[Word and element location data]

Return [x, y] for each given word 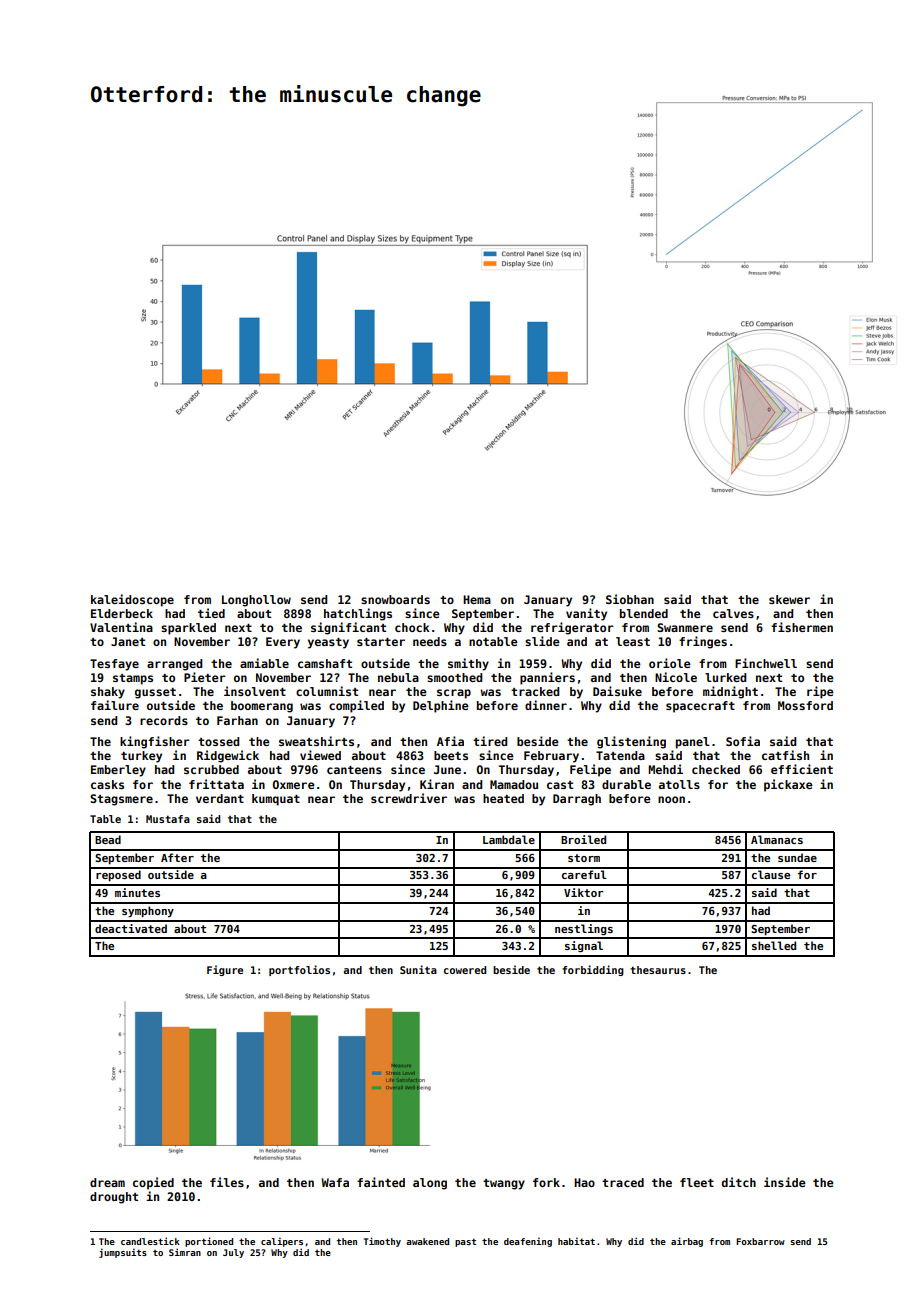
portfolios [299, 970]
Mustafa [168, 819]
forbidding [593, 970]
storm [584, 858]
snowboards [395, 599]
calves [733, 613]
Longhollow [256, 601]
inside [785, 1182]
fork [546, 1182]
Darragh [577, 800]
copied [153, 1183]
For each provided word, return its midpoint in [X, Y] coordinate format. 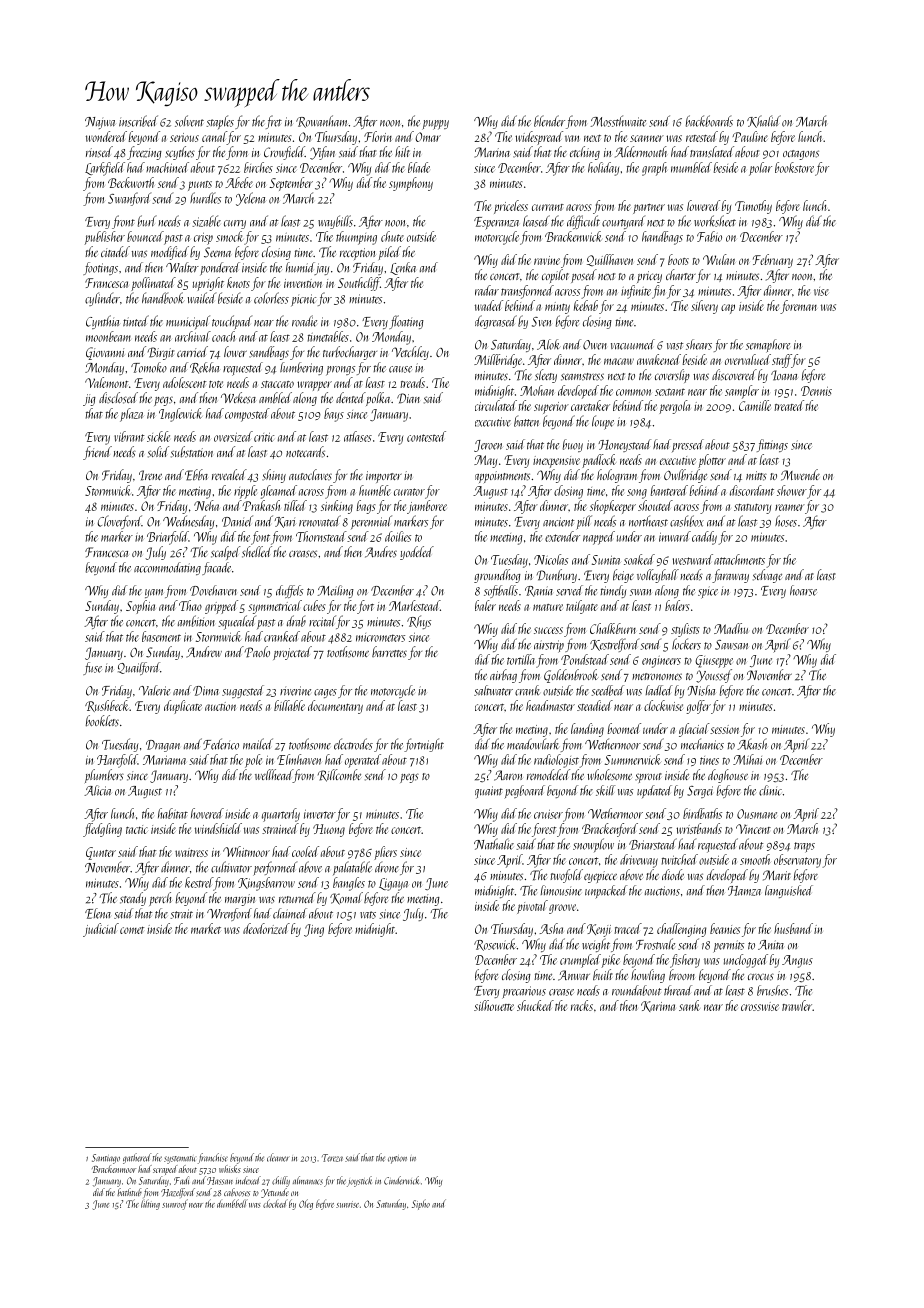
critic [264, 437]
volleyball [658, 576]
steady [133, 899]
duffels [289, 591]
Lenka [403, 268]
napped [599, 538]
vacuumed [633, 344]
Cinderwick [401, 1180]
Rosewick [495, 944]
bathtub [129, 1192]
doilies [398, 536]
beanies [725, 928]
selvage [767, 576]
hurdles [205, 198]
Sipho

Exercise prompt: Reproduce all of the data above, line for line and without any change, but leave the pictures out.

Exercise solution:
Return [x, y] for each given word 
portfolios [299, 970]
Mustafa [168, 819]
forbidding [593, 970]
storm [584, 858]
snowboards [395, 599]
calves [733, 613]
Longhollow [256, 601]
inside [785, 1182]
fork [546, 1182]
Darragh [577, 800]
copied [153, 1183]
For each provided word, return its midpoint in [X, Y] coordinate format. 
critic [264, 437]
volleyball [658, 576]
steady [133, 899]
duffels [289, 591]
Lenka [403, 268]
napped [599, 538]
vacuumed [633, 344]
Cinderwick [401, 1180]
Rosewick [495, 944]
bathtub [129, 1192]
doilies [398, 536]
beanies [725, 928]
selvage [767, 576]
hurdles [205, 198]
Sipho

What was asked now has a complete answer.